- _The task_
Print the listing in full, exactly as it stands.

- _Information given_
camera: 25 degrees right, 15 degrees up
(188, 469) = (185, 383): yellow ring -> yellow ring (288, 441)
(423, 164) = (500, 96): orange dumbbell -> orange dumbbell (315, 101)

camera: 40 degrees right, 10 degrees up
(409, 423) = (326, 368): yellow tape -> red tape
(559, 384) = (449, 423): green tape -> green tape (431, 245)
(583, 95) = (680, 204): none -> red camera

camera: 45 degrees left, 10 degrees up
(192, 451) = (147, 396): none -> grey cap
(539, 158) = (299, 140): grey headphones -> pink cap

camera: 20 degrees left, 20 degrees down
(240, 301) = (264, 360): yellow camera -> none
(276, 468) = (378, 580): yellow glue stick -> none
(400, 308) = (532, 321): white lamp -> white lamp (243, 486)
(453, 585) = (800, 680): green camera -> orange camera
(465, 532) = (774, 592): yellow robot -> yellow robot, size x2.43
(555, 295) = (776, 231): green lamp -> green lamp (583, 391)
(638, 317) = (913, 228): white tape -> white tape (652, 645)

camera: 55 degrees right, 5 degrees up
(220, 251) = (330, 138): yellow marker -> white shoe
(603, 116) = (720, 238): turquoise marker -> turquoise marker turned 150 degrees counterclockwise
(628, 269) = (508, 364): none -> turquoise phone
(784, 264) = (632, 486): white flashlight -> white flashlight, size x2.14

- _Output_
camera: 25 degrees right, 15 degrees up
(188, 469) = (185, 383): yellow ring -> yellow ring (288, 441)
(423, 164) = (500, 96): orange dumbbell -> orange dumbbell (315, 101)

camera: 40 degrees right, 10 degrees up
(409, 423) = (326, 368): yellow tape -> red tape
(559, 384) = (449, 423): green tape -> green tape (431, 245)
(583, 95) = (680, 204): none -> red camera

camera: 45 degrees left, 10 degrees up
(192, 451) = (147, 396): none -> grey cap
(539, 158) = (299, 140): grey headphones -> pink cap

camera: 20 degrees left, 20 degrees down
(240, 301) = (264, 360): yellow camera -> none
(276, 468) = (378, 580): yellow glue stick -> none
(400, 308) = (532, 321): white lamp -> white lamp (243, 486)
(453, 585) = (800, 680): green camera -> orange camera
(465, 532) = (774, 592): yellow robot -> yellow robot, size x2.43
(555, 295) = (776, 231): green lamp -> green lamp (583, 391)
(638, 317) = (913, 228): white tape -> white tape (652, 645)

camera: 55 degrees right, 5 degrees up
(220, 251) = (330, 138): yellow marker -> white shoe
(603, 116) = (720, 238): turquoise marker -> turquoise marker turned 150 degrees counterclockwise
(628, 269) = (508, 364): none -> turquoise phone
(784, 264) = (632, 486): white flashlight -> white flashlight, size x2.14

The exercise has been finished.